== Exercise instructions ==
Go to the line containing "white car: 3 -> 6" and retype it and every later line exactly as written, up to the last line of the entries. Keep pictures out.

Task data START

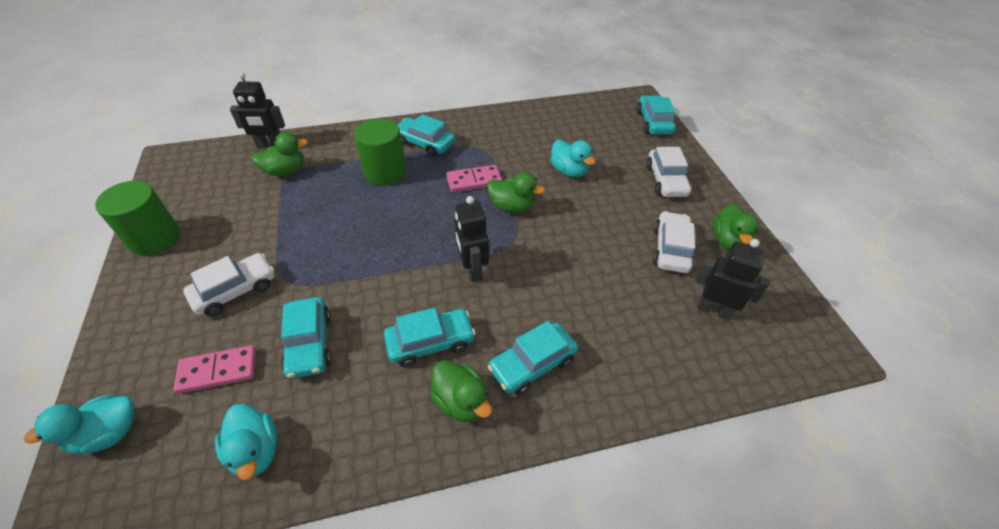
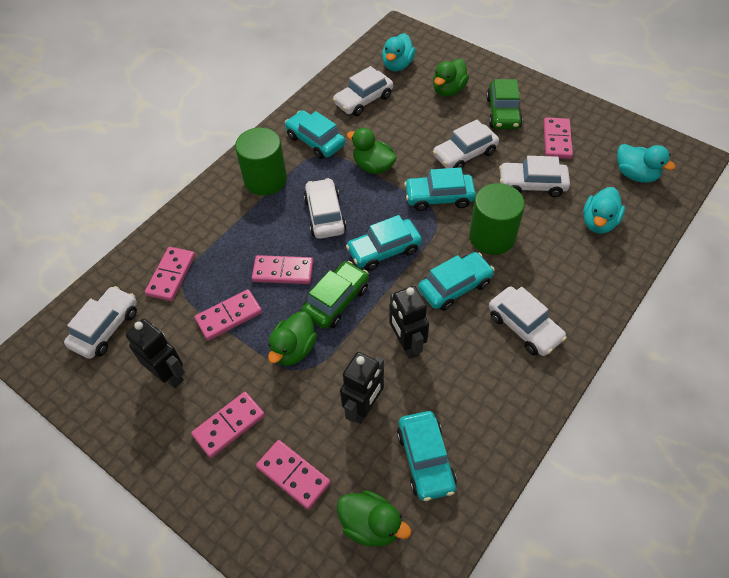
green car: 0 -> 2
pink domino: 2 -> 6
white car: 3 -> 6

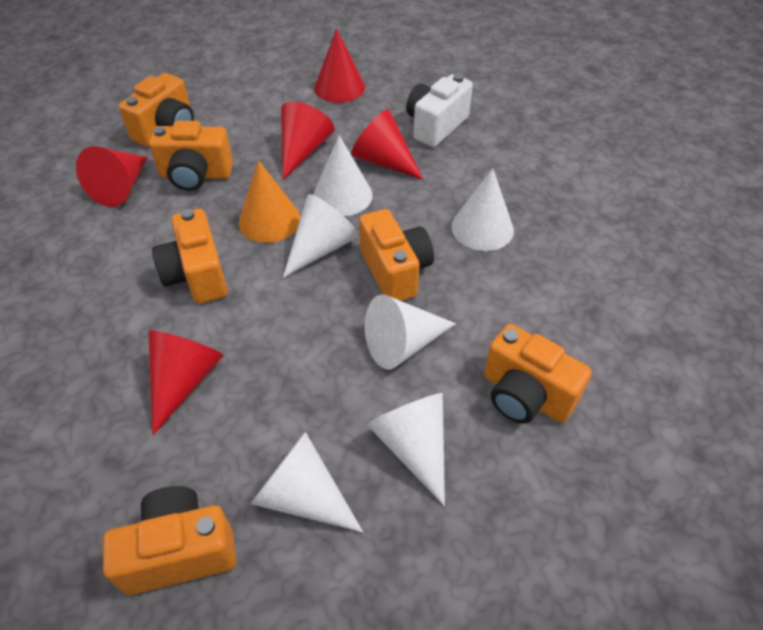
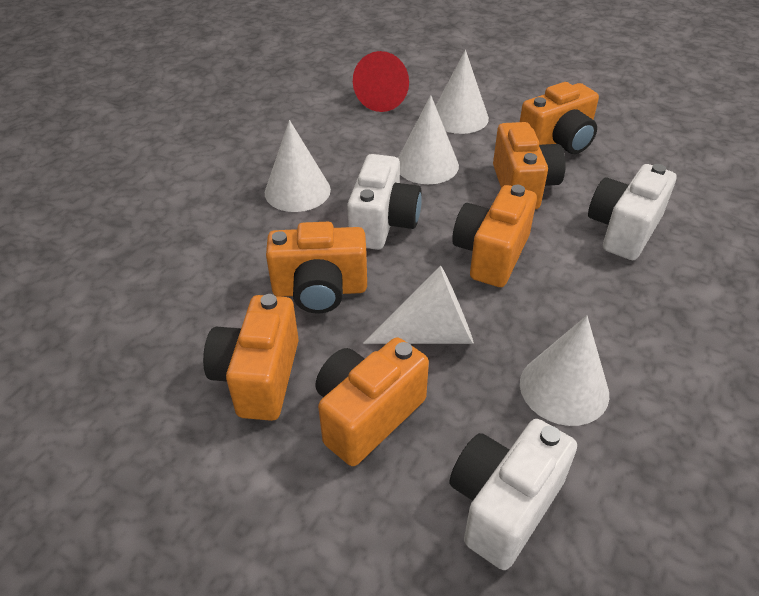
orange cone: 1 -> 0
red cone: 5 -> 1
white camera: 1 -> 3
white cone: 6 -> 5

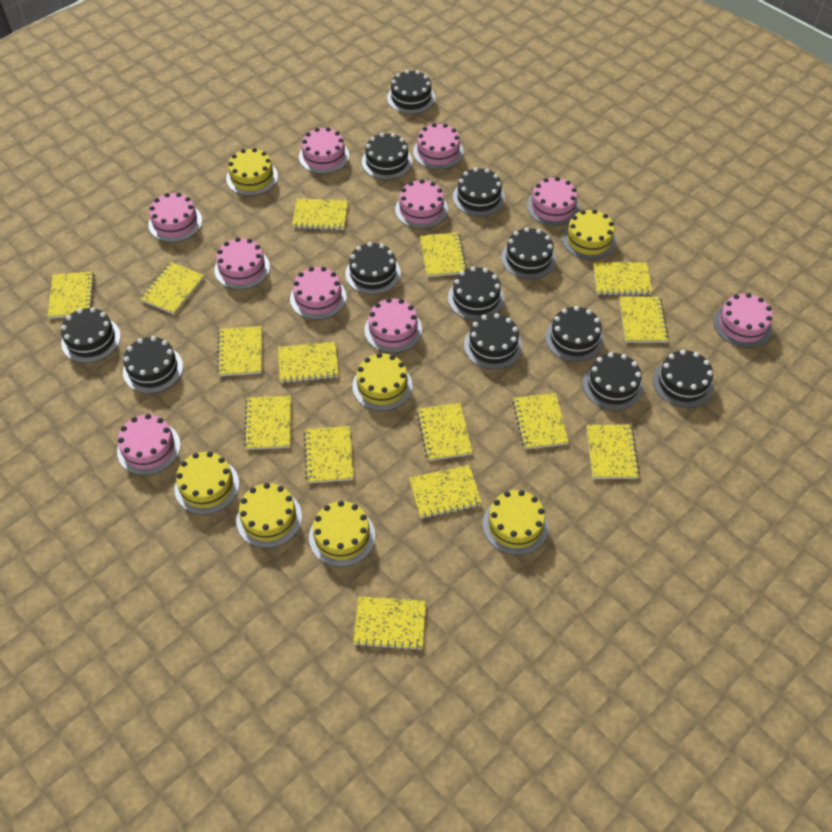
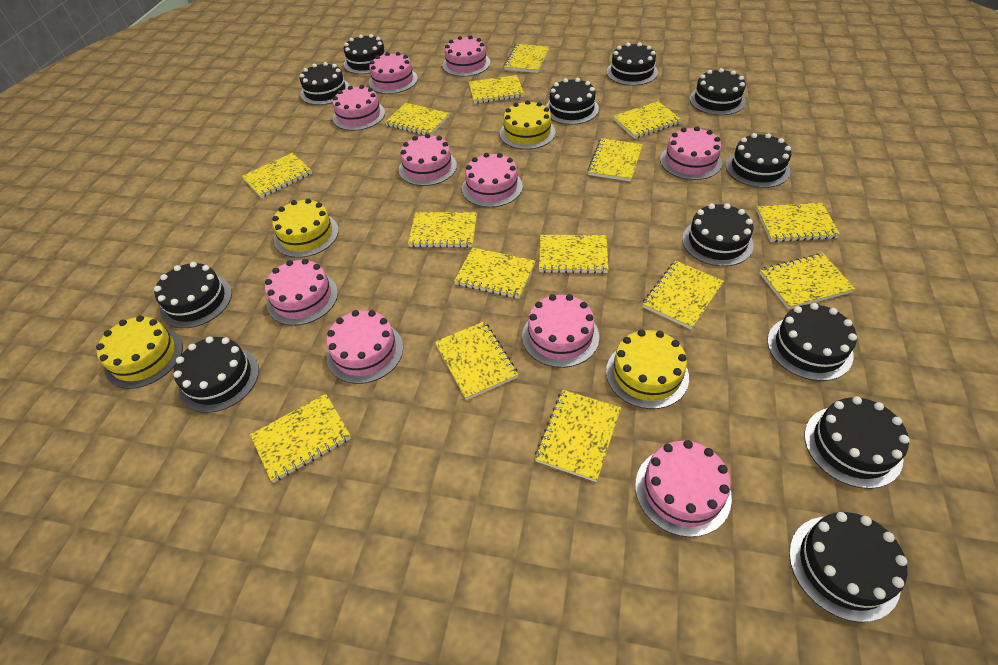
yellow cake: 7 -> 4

Task data END

== Result below ==
white car: 3 -> 6

orange cone: 1 -> 0
red cone: 5 -> 1
white camera: 1 -> 3
white cone: 6 -> 5

yellow cake: 7 -> 4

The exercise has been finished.